▶ [TASK INSTRUCTIONS]: Output the lines of the records exactly, from the first through the one containing "red star [101,361,181,426]". Omit all pictures.

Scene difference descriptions
════════════════

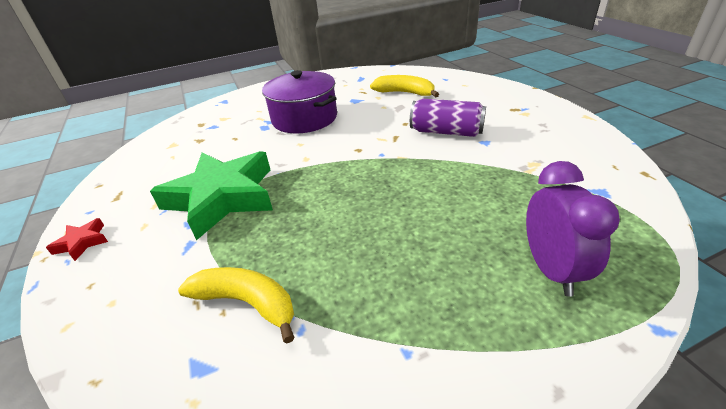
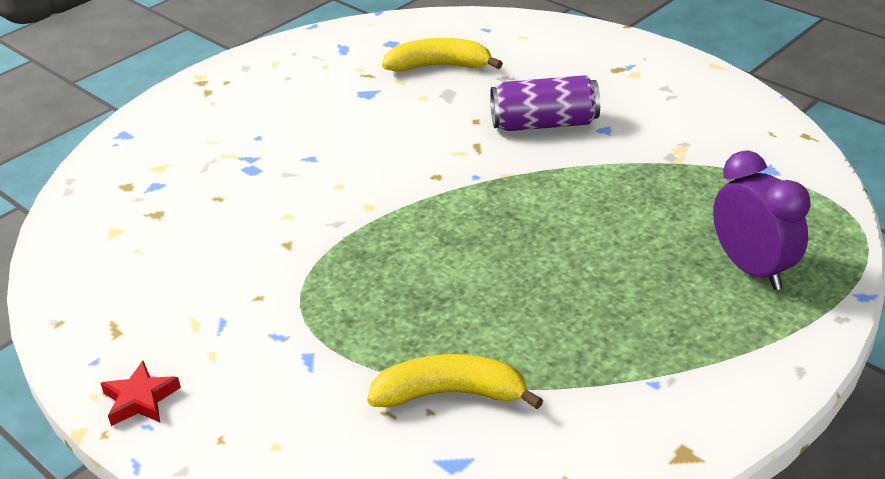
camera: 25 degrees left, 0 degrees up
green star [150,151,273,240] -> none
purple pot [262,70,337,134] -> none

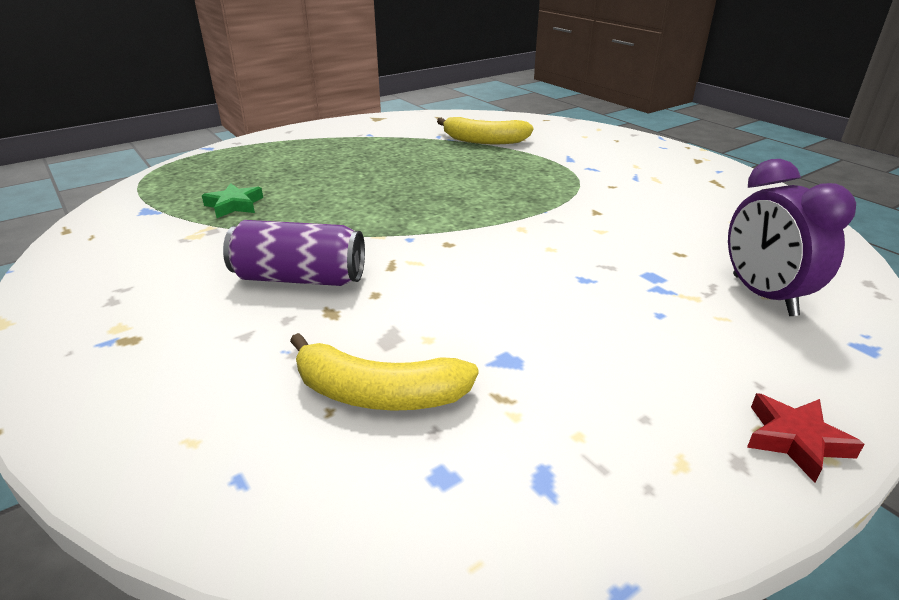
camera: 170 degrees left, 5 degrees down
red star [101,361,181,426] -> red star moved to [747,393,865,483]
purple clock [713,150,810,290] -> purple clock moved to [728,159,856,316]
none -> green star [202,183,263,218]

════════════════

▶ [TASK RESPONSE]:
camera: 25 degrees left, 0 degrees up
green star [150,151,273,240] -> none
purple pot [262,70,337,134] -> none

camera: 170 degrees left, 5 degrees down
red star [101,361,181,426] -> red star moved to [747,393,865,483]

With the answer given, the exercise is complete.